- Problem -
Write out again the lines from the line with "camera: 30 degrees right, 5 degrees up" up to and including the line with "(243, 450) = (355, 647): orange phone -> none", exactly as they stand below, and skip any picture.

Object change listings
-- Opening Marker --
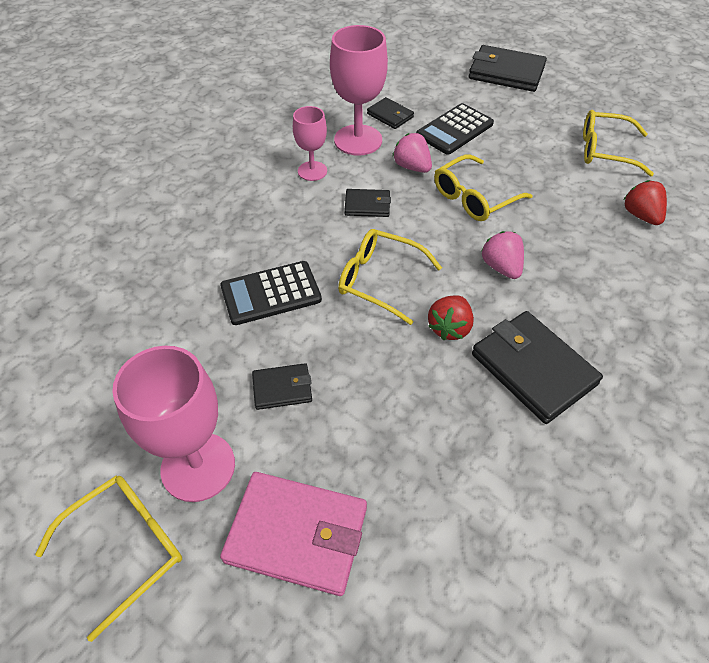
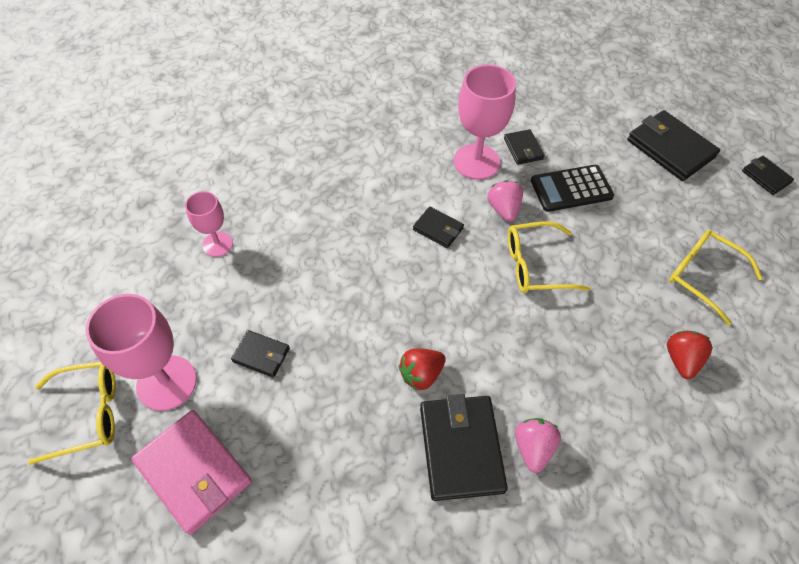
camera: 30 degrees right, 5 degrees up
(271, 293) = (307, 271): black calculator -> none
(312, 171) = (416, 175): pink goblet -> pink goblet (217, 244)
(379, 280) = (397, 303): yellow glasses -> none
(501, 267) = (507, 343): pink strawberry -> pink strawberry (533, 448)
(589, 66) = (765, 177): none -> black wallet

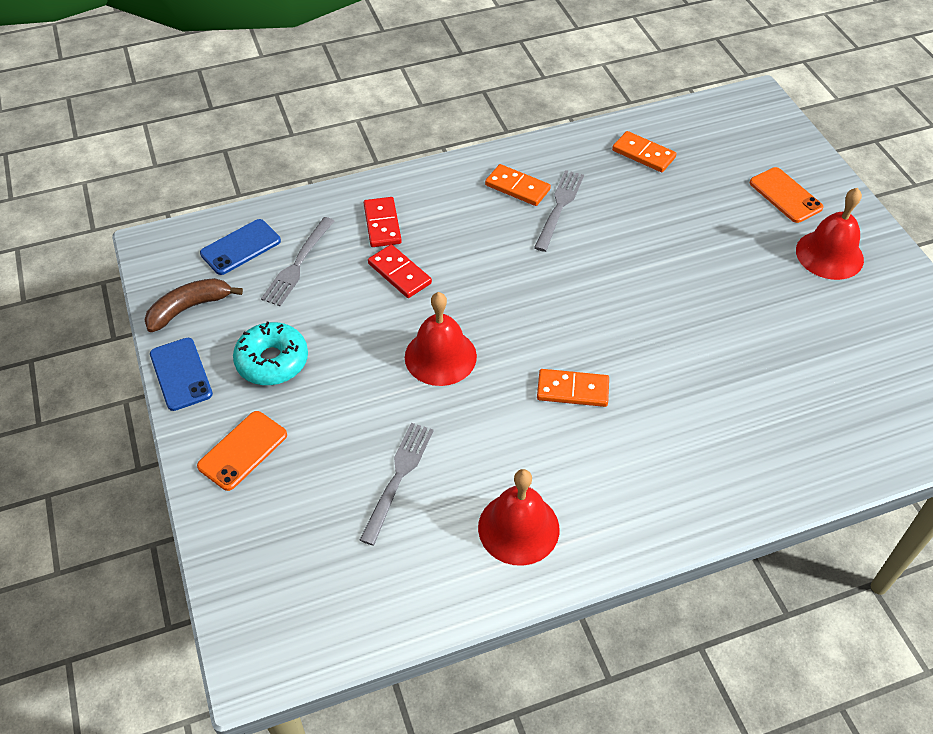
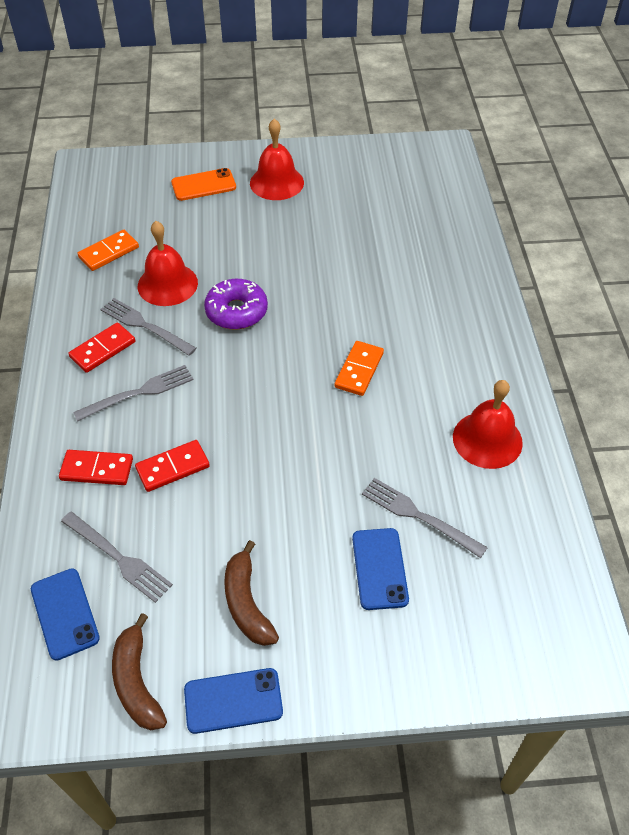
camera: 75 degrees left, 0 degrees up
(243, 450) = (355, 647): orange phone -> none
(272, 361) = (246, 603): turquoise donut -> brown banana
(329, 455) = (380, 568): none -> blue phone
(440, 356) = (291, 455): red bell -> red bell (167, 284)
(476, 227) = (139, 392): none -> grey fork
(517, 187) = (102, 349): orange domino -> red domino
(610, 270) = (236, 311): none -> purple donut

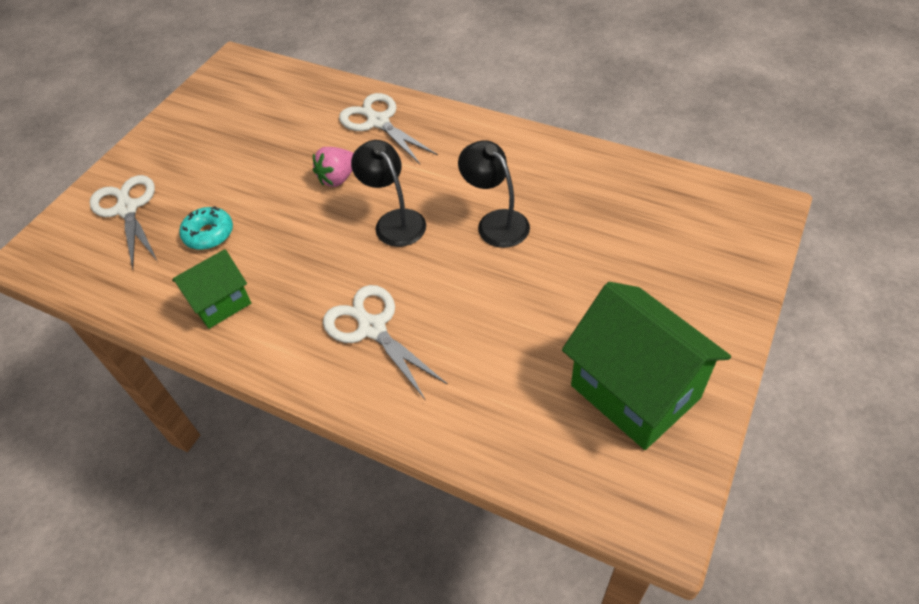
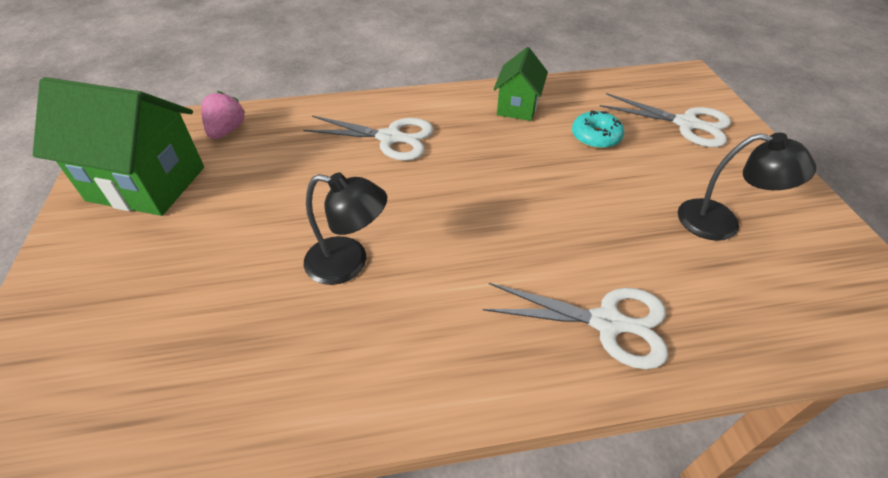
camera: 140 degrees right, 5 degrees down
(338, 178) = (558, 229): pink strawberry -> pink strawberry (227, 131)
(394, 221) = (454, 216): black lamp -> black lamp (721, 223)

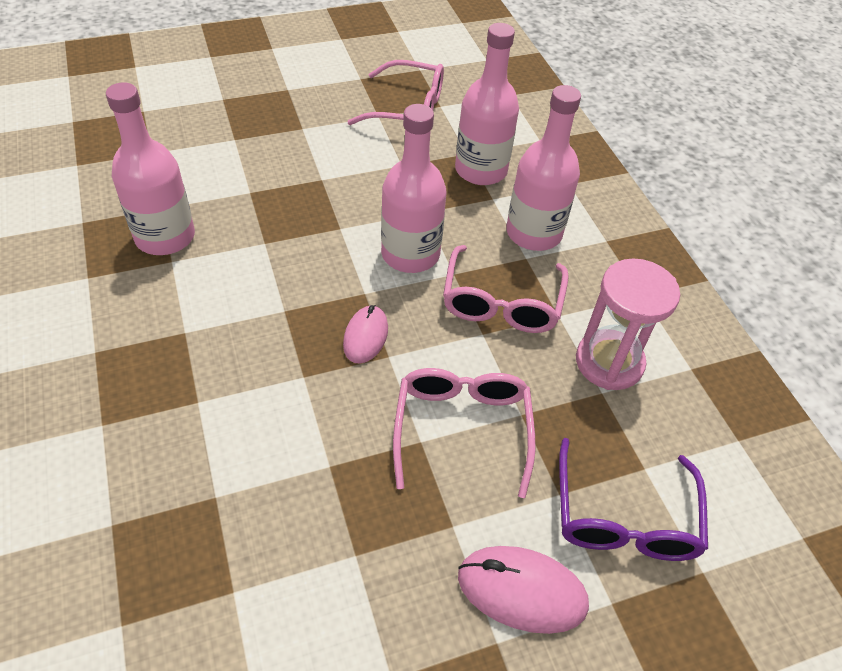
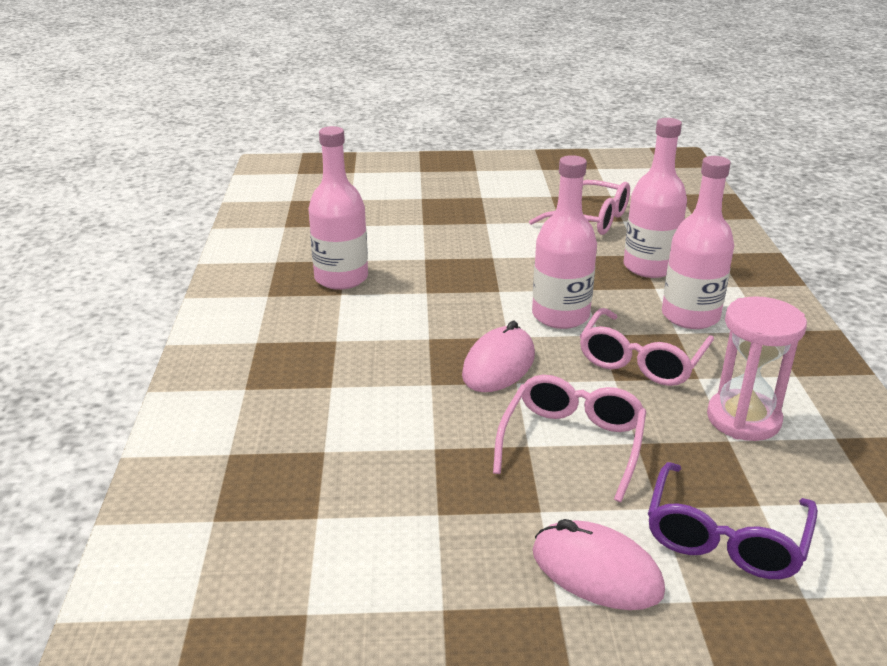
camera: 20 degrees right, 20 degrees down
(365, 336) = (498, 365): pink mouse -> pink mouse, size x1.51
-- Closing Marker --
-- Opening Marker --
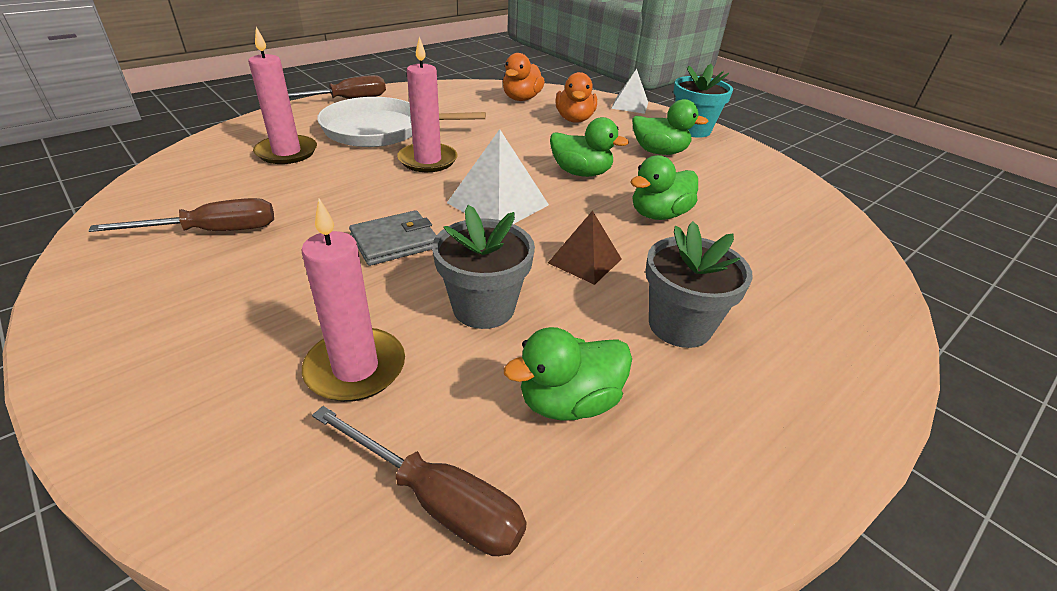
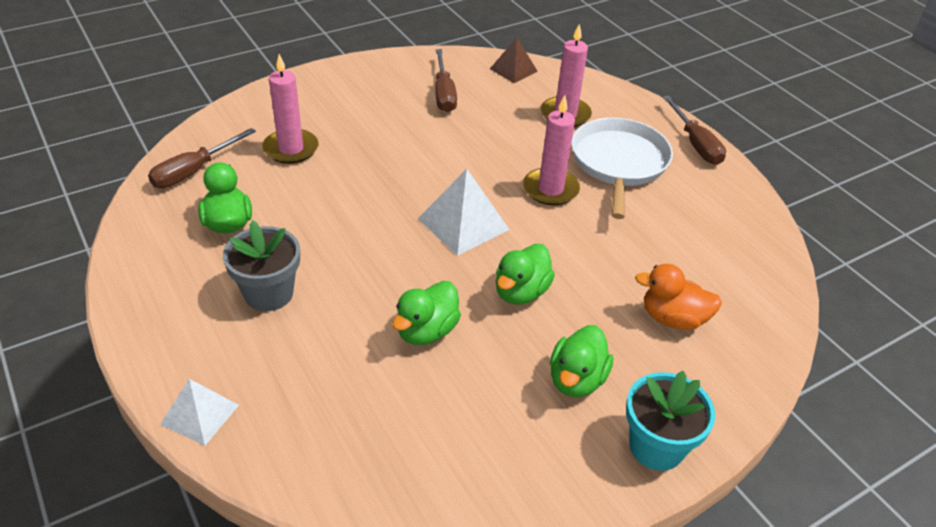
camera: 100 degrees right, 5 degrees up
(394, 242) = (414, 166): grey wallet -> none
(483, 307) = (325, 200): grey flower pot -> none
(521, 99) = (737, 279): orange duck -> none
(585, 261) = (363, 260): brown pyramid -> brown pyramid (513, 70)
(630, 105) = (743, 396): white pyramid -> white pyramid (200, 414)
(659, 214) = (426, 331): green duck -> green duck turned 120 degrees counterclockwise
-- Closing Marker --
- Result -
camera: 30 degrees right, 5 degrees up
(271, 293) = (307, 271): black calculator -> none
(312, 171) = (416, 175): pink goblet -> pink goblet (217, 244)
(379, 280) = (397, 303): yellow glasses -> none
(501, 267) = (507, 343): pink strawberry -> pink strawberry (533, 448)
(589, 66) = (765, 177): none -> black wallet

camera: 75 degrees left, 0 degrees up
(243, 450) = (355, 647): orange phone -> none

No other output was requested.